> _EXERCISE AIM_:
Copy every line that holds the string "green" from the data below.

> _STORED DATA_:
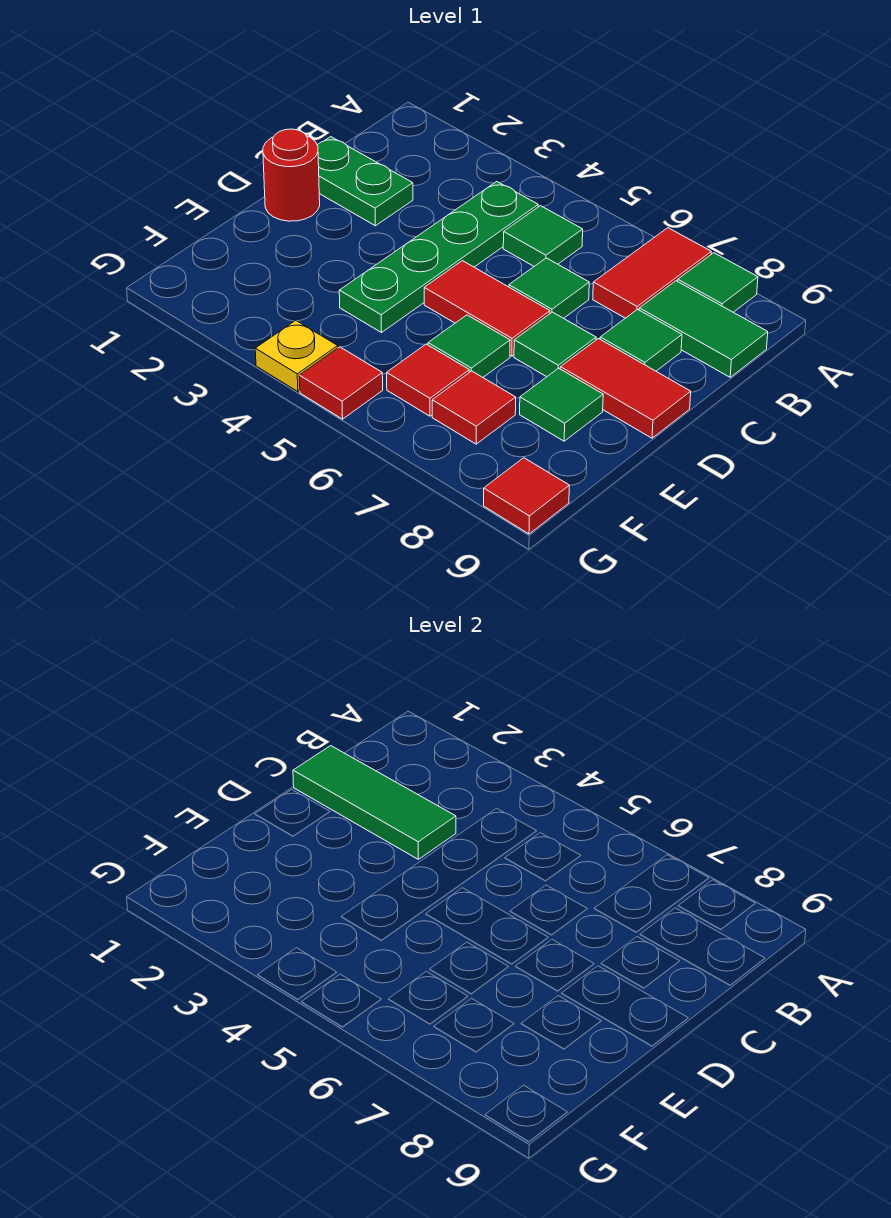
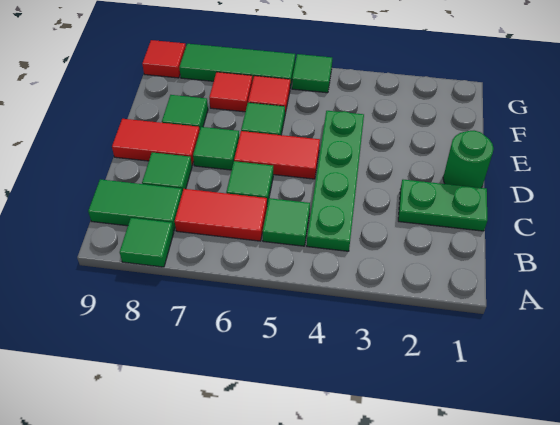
red tile A7:B7 level 1 -> red tile B6:B7 level 1
green tile C1:C3 level 2 -> green tile G6:G8 level 1
red round brick D1 level 1 -> green round brick D1 level 1
yellow plate G4 level 1 -> none
red tile G5 level 1 -> green tile G5 level 1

> _TASK RESULT_:
green tile C1:C3 level 2 -> green tile G6:G8 level 1
red round brick D1 level 1 -> green round brick D1 level 1
red tile G5 level 1 -> green tile G5 level 1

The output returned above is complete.